* WORK ITEM
Return all of the data exactly, with nothing left out but the pictures.

DATASET EXCERPTS Start Marker

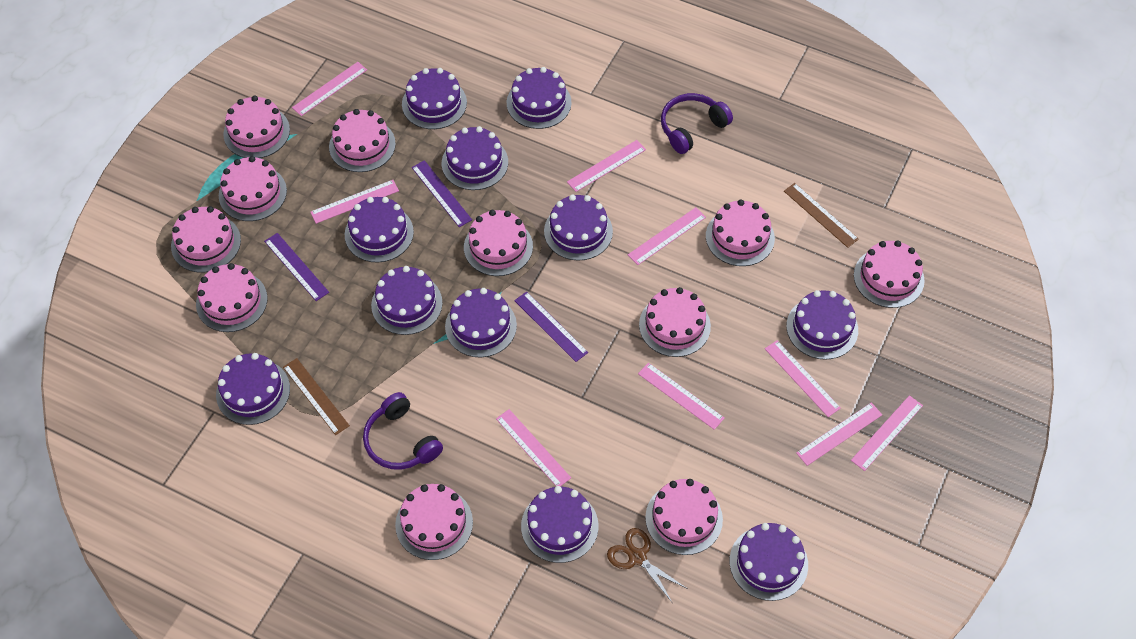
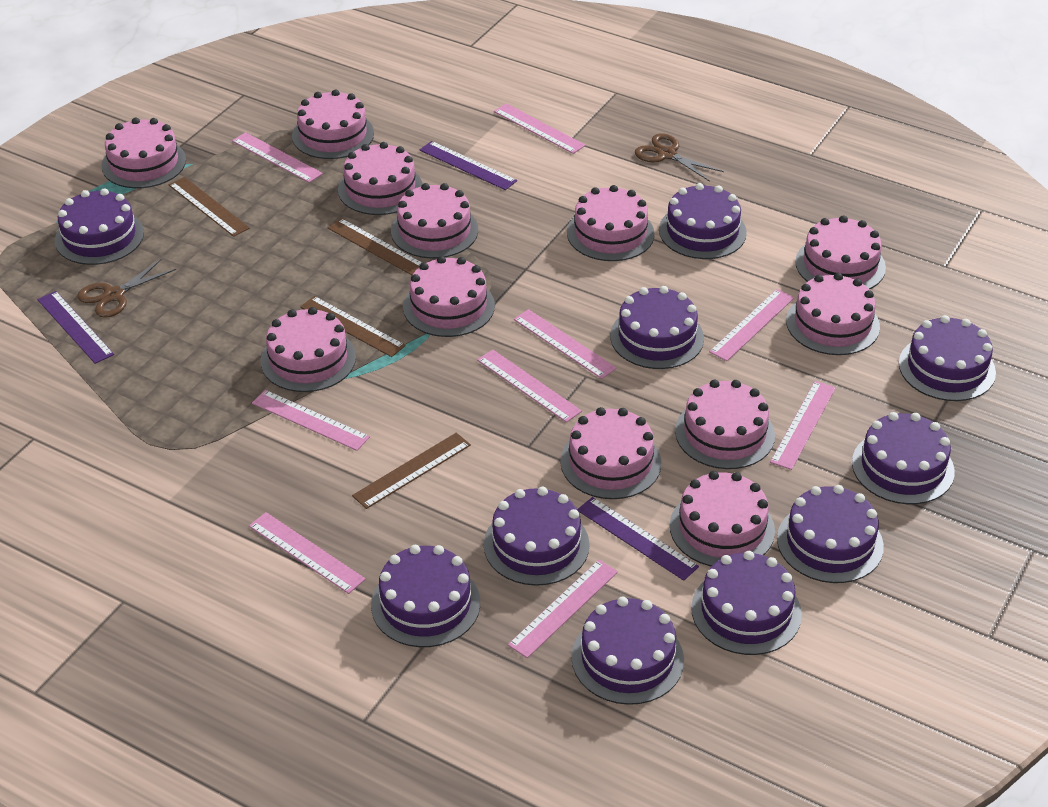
brown ruler: 2 -> 4
brown scissors: 1 -> 2
pink cake: 11 -> 12
purple cake: 11 -> 10
purple headphones: 2 -> 0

DATASET EXCERPTS End Marker

* OUTPUT BELOW
brown ruler: 2 -> 4
brown scissors: 1 -> 2
pink cake: 11 -> 12
purple cake: 11 -> 10
purple headphones: 2 -> 0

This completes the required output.